**ASSIGNMENT**
Please return exactly the line that contains "change=appeared; new=canard/blanc; second_place=311,279" and every line after it, through the last line of the records below, with no pictures.

**DATASET RECORDS**
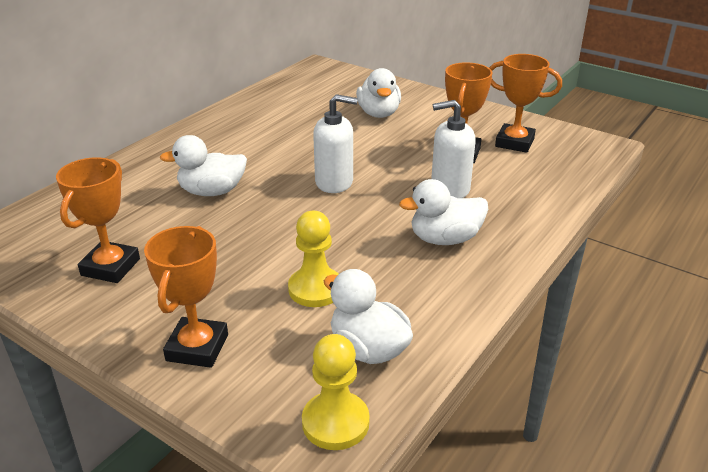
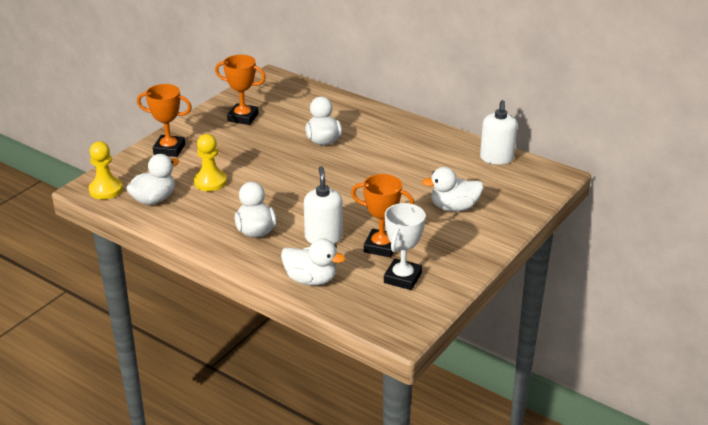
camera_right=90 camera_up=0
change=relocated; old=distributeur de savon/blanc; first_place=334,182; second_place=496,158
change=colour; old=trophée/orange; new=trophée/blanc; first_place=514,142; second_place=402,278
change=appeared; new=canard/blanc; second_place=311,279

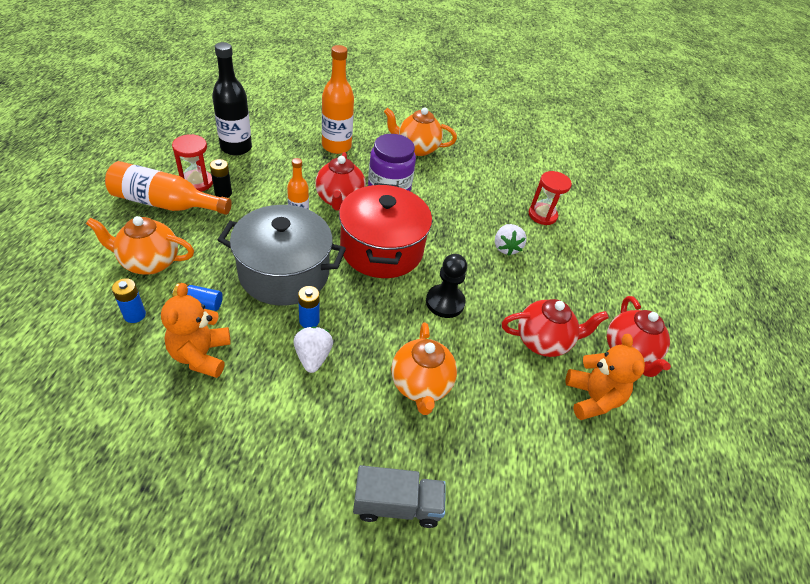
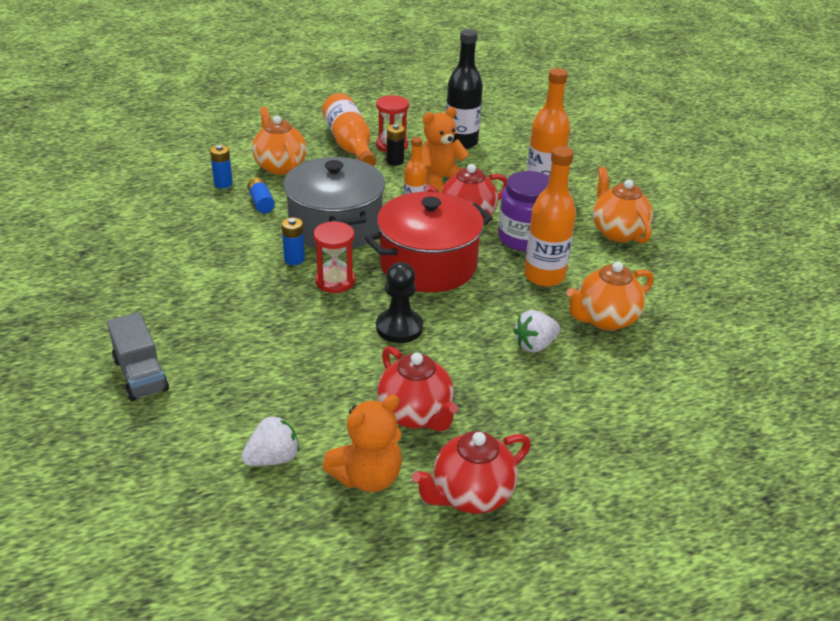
camera_right=65 camera_up=-10
change=relocated; old=ours en peluche/orange; first_place=201,355; second_place=440,179
change=relocated; old=fraise/blanc; first_place=313,357; second_place=273,458
change=relocated; old=théière/orange; first_place=420,385; second_place=605,319
change=relocated; old=sablier/rouge; first_place=542,215; second_place=335,281
change=appeared; new=bouteille/orange; second_place=544,276

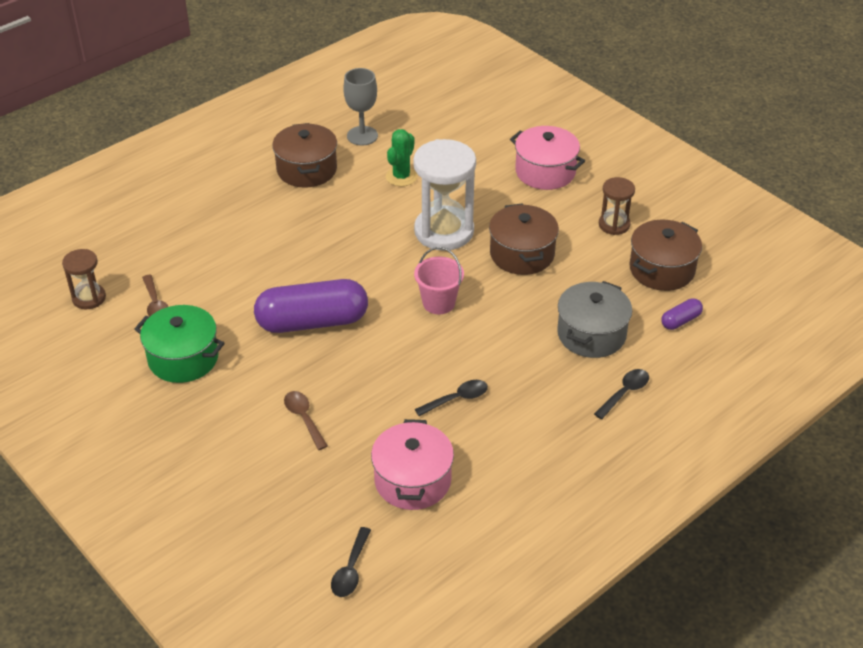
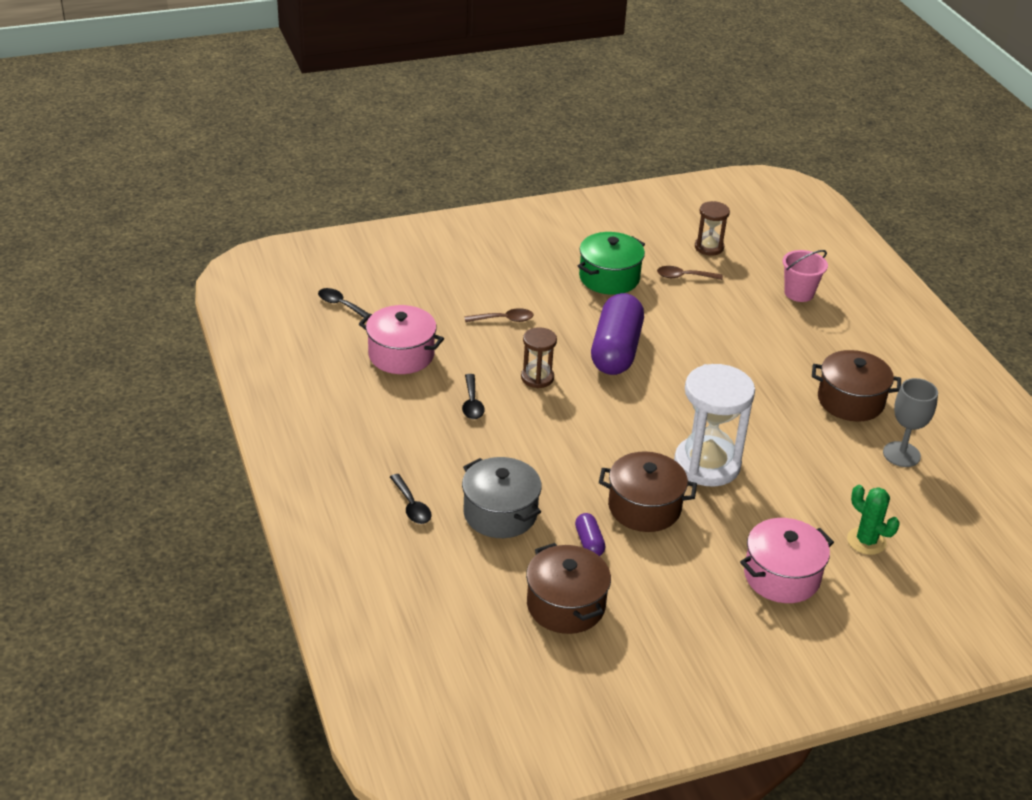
camera_right=110 camera_up=-5
change=relocated; old=cactus/vert; first_place=401,177; second_place=866,541
change=relocated; old=seau/rose; first_place=438,303; second_place=799,293
change=relocated; old=sablier/marron; first_place=614,225; second_place=537,378
change=relocated; old=gélule/violet; first_place=680,321; second_place=589,542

**SOLUTION**
change=appeared; new=canard/blanc; second_place=311,279

camera_right=65 camera_up=-10
change=relocated; old=ours en peluche/orange; first_place=201,355; second_place=440,179
change=relocated; old=fraise/blanc; first_place=313,357; second_place=273,458
change=relocated; old=théière/orange; first_place=420,385; second_place=605,319
change=relocated; old=sablier/rouge; first_place=542,215; second_place=335,281
change=appeared; new=bouteille/orange; second_place=544,276

camera_right=110 camera_up=-5
change=relocated; old=cactus/vert; first_place=401,177; second_place=866,541
change=relocated; old=seau/rose; first_place=438,303; second_place=799,293
change=relocated; old=sablier/marron; first_place=614,225; second_place=537,378
change=relocated; old=gélule/violet; first_place=680,321; second_place=589,542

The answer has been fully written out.